Work instructions. In the entries below, find the line with "white cross: (79, 111) -> (34, 61), size x1.8" and print exactly every line from there up to and including the line with "pink star: (228, 111) -> (104, 61), size x0.7", with no other lines.

Excerpted data.
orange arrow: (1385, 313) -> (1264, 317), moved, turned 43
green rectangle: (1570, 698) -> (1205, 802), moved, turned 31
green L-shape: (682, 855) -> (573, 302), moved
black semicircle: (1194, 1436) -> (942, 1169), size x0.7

==

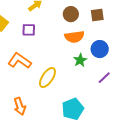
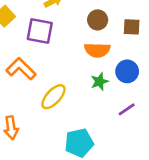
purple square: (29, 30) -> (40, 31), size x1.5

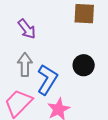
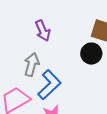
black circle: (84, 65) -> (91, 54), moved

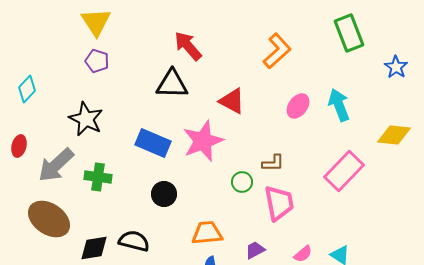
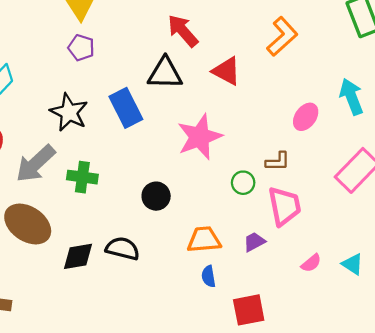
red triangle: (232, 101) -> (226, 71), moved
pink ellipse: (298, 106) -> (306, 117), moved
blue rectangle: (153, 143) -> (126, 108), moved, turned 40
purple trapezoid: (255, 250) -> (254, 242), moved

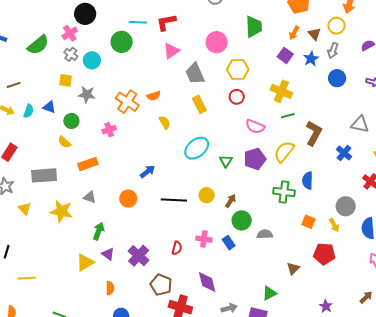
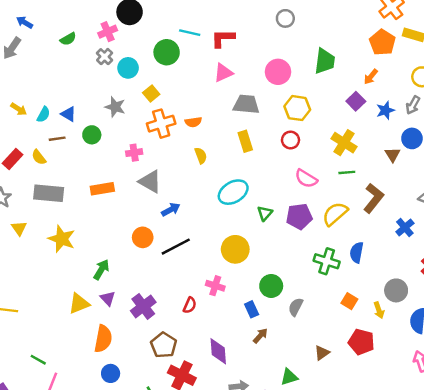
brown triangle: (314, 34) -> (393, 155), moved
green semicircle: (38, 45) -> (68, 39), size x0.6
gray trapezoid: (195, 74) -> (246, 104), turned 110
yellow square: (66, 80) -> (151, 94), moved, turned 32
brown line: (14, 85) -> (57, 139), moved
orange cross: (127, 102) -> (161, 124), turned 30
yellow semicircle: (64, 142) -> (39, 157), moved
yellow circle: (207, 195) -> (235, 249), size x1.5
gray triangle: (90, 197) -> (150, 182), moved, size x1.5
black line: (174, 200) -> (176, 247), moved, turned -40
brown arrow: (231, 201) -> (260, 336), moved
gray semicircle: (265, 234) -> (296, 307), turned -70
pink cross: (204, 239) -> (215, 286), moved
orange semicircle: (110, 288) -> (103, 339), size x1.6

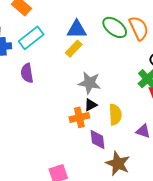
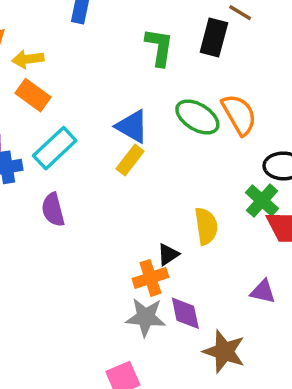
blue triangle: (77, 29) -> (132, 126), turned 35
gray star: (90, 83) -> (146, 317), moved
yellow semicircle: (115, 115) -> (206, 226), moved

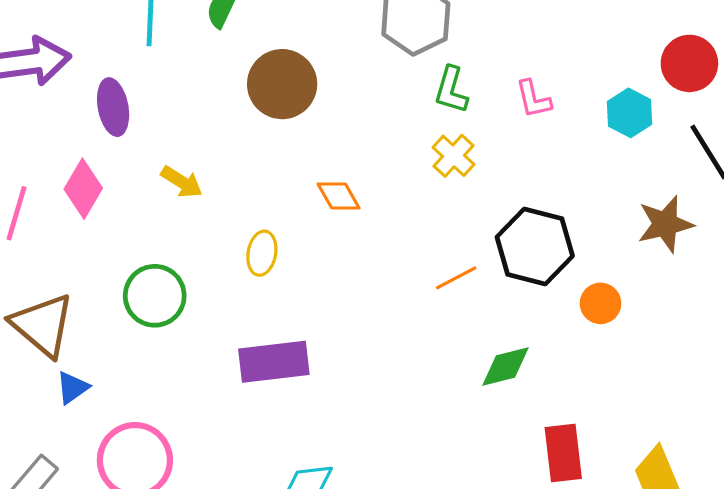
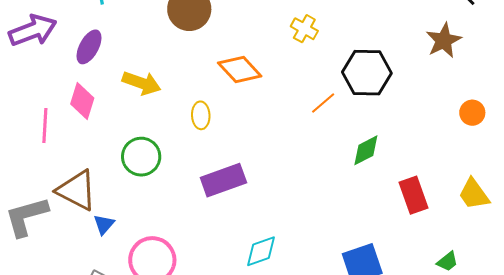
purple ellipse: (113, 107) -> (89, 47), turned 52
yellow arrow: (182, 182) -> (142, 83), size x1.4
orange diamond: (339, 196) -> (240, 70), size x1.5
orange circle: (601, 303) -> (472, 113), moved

==

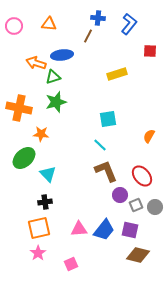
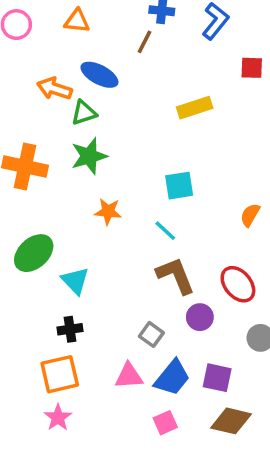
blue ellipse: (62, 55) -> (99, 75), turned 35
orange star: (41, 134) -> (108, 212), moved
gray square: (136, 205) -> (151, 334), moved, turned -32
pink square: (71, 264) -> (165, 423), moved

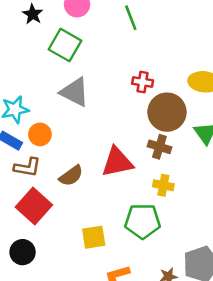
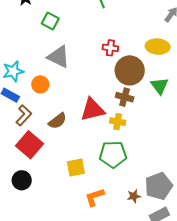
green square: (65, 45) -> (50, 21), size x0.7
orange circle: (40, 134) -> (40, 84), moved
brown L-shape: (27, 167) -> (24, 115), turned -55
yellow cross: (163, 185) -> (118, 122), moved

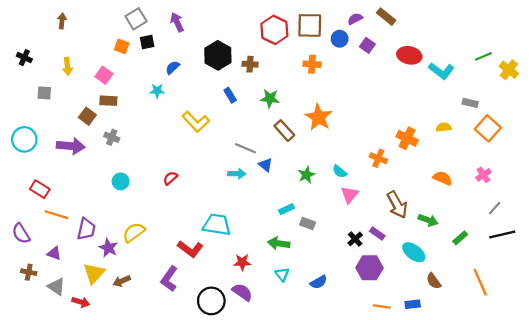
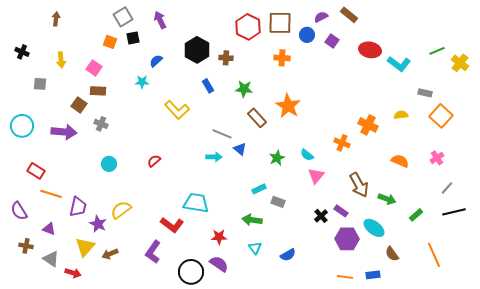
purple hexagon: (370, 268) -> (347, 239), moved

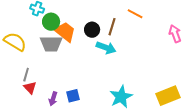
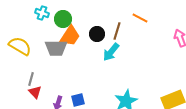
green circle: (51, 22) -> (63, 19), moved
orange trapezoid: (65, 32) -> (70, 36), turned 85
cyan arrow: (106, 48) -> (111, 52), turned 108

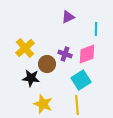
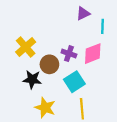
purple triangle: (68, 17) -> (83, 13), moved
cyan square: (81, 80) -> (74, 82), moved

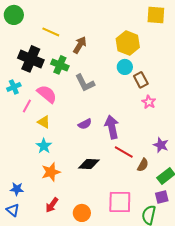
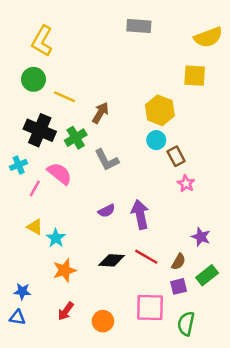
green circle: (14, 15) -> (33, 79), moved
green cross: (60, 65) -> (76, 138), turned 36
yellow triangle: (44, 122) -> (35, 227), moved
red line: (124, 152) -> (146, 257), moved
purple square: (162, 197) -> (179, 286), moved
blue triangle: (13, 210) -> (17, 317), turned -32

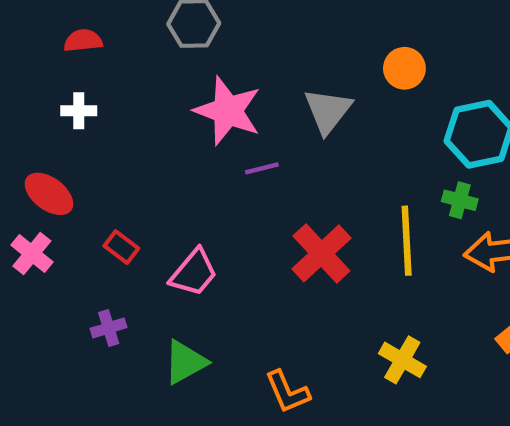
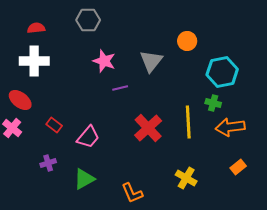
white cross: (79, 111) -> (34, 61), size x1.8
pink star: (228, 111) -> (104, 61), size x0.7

Response area.
white cross: (79, 111) -> (34, 61), size x1.8
pink star: (228, 111) -> (104, 61), size x0.7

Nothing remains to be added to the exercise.